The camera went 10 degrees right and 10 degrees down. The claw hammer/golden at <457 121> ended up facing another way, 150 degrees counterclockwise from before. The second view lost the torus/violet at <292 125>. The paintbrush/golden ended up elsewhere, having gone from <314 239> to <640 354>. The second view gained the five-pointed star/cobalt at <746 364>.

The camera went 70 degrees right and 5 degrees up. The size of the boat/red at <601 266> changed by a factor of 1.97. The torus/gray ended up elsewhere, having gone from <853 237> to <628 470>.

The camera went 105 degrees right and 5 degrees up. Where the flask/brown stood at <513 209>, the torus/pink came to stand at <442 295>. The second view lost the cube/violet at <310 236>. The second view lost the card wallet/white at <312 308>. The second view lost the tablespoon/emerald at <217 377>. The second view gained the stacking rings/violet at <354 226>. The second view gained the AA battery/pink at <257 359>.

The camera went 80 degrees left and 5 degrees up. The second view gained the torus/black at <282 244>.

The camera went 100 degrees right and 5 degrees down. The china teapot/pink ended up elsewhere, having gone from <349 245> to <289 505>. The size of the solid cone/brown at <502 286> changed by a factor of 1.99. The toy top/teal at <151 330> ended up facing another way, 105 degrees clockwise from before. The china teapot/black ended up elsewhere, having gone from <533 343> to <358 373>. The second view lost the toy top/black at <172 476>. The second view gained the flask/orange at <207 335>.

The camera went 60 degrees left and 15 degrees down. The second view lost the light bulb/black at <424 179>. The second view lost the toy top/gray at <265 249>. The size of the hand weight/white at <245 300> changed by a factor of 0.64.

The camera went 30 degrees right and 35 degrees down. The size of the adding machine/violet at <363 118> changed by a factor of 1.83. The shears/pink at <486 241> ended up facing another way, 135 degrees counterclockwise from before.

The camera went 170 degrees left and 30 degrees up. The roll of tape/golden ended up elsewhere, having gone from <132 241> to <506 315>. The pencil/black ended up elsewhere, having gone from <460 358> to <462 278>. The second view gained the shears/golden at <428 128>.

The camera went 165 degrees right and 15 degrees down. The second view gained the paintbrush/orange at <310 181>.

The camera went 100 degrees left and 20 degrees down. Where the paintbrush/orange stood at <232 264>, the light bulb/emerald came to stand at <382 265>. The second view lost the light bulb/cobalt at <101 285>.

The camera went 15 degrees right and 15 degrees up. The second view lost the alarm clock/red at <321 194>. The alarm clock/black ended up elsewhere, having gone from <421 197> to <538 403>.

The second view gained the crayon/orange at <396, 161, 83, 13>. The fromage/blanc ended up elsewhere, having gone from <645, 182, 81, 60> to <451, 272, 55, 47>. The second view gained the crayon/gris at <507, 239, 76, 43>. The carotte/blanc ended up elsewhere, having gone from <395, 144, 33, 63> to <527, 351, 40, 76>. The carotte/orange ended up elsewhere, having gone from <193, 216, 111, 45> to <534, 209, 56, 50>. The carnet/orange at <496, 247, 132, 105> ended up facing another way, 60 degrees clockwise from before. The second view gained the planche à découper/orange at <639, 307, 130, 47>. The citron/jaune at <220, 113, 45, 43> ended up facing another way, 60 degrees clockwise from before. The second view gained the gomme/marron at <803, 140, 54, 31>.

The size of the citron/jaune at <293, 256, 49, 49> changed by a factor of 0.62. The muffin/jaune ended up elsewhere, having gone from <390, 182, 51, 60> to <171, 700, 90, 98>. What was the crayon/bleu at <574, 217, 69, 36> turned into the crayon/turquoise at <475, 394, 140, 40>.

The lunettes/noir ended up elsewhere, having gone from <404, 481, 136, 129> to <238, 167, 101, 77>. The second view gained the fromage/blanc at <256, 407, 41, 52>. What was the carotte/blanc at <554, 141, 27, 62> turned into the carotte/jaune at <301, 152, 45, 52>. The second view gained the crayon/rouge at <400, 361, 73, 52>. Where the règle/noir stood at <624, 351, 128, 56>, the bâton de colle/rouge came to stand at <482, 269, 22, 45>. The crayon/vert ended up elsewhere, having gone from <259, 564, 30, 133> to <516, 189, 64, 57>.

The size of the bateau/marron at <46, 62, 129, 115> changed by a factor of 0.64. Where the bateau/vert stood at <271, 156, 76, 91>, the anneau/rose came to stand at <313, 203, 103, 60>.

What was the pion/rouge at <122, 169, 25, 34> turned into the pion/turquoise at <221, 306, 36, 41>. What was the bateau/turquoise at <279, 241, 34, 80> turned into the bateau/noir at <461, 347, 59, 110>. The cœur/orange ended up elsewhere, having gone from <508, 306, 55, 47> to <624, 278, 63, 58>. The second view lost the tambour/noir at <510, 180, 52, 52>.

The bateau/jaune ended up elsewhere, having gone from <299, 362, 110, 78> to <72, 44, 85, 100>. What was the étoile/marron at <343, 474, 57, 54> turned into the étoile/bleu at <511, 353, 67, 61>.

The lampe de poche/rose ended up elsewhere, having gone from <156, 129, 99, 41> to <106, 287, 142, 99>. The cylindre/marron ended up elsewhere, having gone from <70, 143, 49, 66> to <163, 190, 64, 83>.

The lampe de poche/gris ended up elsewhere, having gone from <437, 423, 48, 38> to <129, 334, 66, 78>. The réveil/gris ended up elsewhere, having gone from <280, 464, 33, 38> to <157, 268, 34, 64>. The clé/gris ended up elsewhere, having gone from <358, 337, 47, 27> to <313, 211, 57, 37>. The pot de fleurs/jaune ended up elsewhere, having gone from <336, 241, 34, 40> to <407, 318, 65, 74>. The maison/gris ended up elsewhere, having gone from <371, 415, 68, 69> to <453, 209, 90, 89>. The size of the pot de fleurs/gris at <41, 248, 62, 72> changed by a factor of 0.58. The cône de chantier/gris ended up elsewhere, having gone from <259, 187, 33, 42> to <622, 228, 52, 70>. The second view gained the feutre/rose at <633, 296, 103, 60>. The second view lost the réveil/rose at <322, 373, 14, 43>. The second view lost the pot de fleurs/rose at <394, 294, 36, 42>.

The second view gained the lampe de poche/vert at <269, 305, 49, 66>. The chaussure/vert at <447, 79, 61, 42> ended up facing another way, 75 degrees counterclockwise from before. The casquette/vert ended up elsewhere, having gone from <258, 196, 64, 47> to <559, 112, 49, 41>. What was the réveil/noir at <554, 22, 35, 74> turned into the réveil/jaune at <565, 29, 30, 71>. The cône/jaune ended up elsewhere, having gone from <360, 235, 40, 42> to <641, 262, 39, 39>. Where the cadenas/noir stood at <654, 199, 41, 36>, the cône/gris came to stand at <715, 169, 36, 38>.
• • •
_Required action_. Go through the records above and copy each line exactly.

_Exercise answer_.
The camera went 10 degrees right and 10 degrees down. The claw hammer/golden at <457 121> ended up facing another way, 150 degrees counterclockwise from before. The second view lost the torus/violet at <292 125>. The paintbrush/golden ended up elsewhere, having gone from <314 239> to <640 354>. The second view gained the five-pointed star/cobalt at <746 364>.

The camera went 70 degrees right and 5 degrees up. The size of the boat/red at <601 266> changed by a factor of 1.97. The torus/gray ended up elsewhere, having gone from <853 237> to <628 470>.

The camera went 105 degrees right and 5 degrees up. Where the flask/brown stood at <513 209>, the torus/pink came to stand at <442 295>. The second view lost the cube/violet at <310 236>. The second view lost the card wallet/white at <312 308>. The second view lost the tablespoon/emerald at <217 377>. The second view gained the stacking rings/violet at <354 226>. The second view gained the AA battery/pink at <257 359>.

The camera went 80 degrees left and 5 degrees up. The second view gained the torus/black at <282 244>.

The camera went 100 degrees right and 5 degrees down. The china teapot/pink ended up elsewhere, having gone from <349 245> to <289 505>. The size of the solid cone/brown at <502 286> changed by a factor of 1.99. The toy top/teal at <151 330> ended up facing another way, 105 degrees clockwise from before. The china teapot/black ended up elsewhere, having gone from <533 343> to <358 373>. The second view lost the toy top/black at <172 476>. The second view gained the flask/orange at <207 335>.

The camera went 60 degrees left and 15 degrees down. The second view lost the light bulb/black at <424 179>. The second view lost the toy top/gray at <265 249>. The size of the hand weight/white at <245 300> changed by a factor of 0.64.

The camera went 30 degrees right and 35 degrees down. The size of the adding machine/violet at <363 118> changed by a factor of 1.83. The shears/pink at <486 241> ended up facing another way, 135 degrees counterclockwise from before.

The camera went 170 degrees left and 30 degrees up. The roll of tape/golden ended up elsewhere, having gone from <132 241> to <506 315>. The pencil/black ended up elsewhere, having gone from <460 358> to <462 278>. The second view gained the shears/golden at <428 128>.

The camera went 165 degrees right and 15 degrees down. The second view gained the paintbrush/orange at <310 181>.

The camera went 100 degrees left and 20 degrees down. Where the paintbrush/orange stood at <232 264>, the light bulb/emerald came to stand at <382 265>. The second view lost the light bulb/cobalt at <101 285>.

The camera went 15 degrees right and 15 degrees up. The second view lost the alarm clock/red at <321 194>. The alarm clock/black ended up elsewhere, having gone from <421 197> to <538 403>.

The second view gained the crayon/orange at <396, 161, 83, 13>. The fromage/blanc ended up elsewhere, having gone from <645, 182, 81, 60> to <451, 272, 55, 47>. The second view gained the crayon/gris at <507, 239, 76, 43>. The carotte/blanc ended up elsewhere, having gone from <395, 144, 33, 63> to <527, 351, 40, 76>. The carotte/orange ended up elsewhere, having gone from <193, 216, 111, 45> to <534, 209, 56, 50>. The carnet/orange at <496, 247, 132, 105> ended up facing another way, 60 degrees clockwise from before. The second view gained the planche à découper/orange at <639, 307, 130, 47>. The citron/jaune at <220, 113, 45, 43> ended up facing another way, 60 degrees clockwise from before. The second view gained the gomme/marron at <803, 140, 54, 31>.

The size of the citron/jaune at <293, 256, 49, 49> changed by a factor of 0.62. The muffin/jaune ended up elsewhere, having gone from <390, 182, 51, 60> to <171, 700, 90, 98>. What was the crayon/bleu at <574, 217, 69, 36> turned into the crayon/turquoise at <475, 394, 140, 40>.

The lunettes/noir ended up elsewhere, having gone from <404, 481, 136, 129> to <238, 167, 101, 77>. The second view gained the fromage/blanc at <256, 407, 41, 52>. What was the carotte/blanc at <554, 141, 27, 62> turned into the carotte/jaune at <301, 152, 45, 52>. The second view gained the crayon/rouge at <400, 361, 73, 52>. Where the règle/noir stood at <624, 351, 128, 56>, the bâton de colle/rouge came to stand at <482, 269, 22, 45>. The crayon/vert ended up elsewhere, having gone from <259, 564, 30, 133> to <516, 189, 64, 57>.

The size of the bateau/marron at <46, 62, 129, 115> changed by a factor of 0.64. Where the bateau/vert stood at <271, 156, 76, 91>, the anneau/rose came to stand at <313, 203, 103, 60>.

What was the pion/rouge at <122, 169, 25, 34> turned into the pion/turquoise at <221, 306, 36, 41>. What was the bateau/turquoise at <279, 241, 34, 80> turned into the bateau/noir at <461, 347, 59, 110>. The cœur/orange ended up elsewhere, having gone from <508, 306, 55, 47> to <624, 278, 63, 58>. The second view lost the tambour/noir at <510, 180, 52, 52>.

The bateau/jaune ended up elsewhere, having gone from <299, 362, 110, 78> to <72, 44, 85, 100>. What was the étoile/marron at <343, 474, 57, 54> turned into the étoile/bleu at <511, 353, 67, 61>.

The lampe de poche/rose ended up elsewhere, having gone from <156, 129, 99, 41> to <106, 287, 142, 99>. The cylindre/marron ended up elsewhere, having gone from <70, 143, 49, 66> to <163, 190, 64, 83>.

The lampe de poche/gris ended up elsewhere, having gone from <437, 423, 48, 38> to <129, 334, 66, 78>. The réveil/gris ended up elsewhere, having gone from <280, 464, 33, 38> to <157, 268, 34, 64>. The clé/gris ended up elsewhere, having gone from <358, 337, 47, 27> to <313, 211, 57, 37>. The pot de fleurs/jaune ended up elsewhere, having gone from <336, 241, 34, 40> to <407, 318, 65, 74>. The maison/gris ended up elsewhere, having gone from <371, 415, 68, 69> to <453, 209, 90, 89>. The size of the pot de fleurs/gris at <41, 248, 62, 72> changed by a factor of 0.58. The cône de chantier/gris ended up elsewhere, having gone from <259, 187, 33, 42> to <622, 228, 52, 70>. The second view gained the feutre/rose at <633, 296, 103, 60>. The second view lost the réveil/rose at <322, 373, 14, 43>. The second view lost the pot de fleurs/rose at <394, 294, 36, 42>.

The second view gained the lampe de poche/vert at <269, 305, 49, 66>. The chaussure/vert at <447, 79, 61, 42> ended up facing another way, 75 degrees counterclockwise from before. The casquette/vert ended up elsewhere, having gone from <258, 196, 64, 47> to <559, 112, 49, 41>. What was the réveil/noir at <554, 22, 35, 74> turned into the réveil/jaune at <565, 29, 30, 71>. The cône/jaune ended up elsewhere, having gone from <360, 235, 40, 42> to <641, 262, 39, 39>. Where the cadenas/noir stood at <654, 199, 41, 36>, the cône/gris came to stand at <715, 169, 36, 38>.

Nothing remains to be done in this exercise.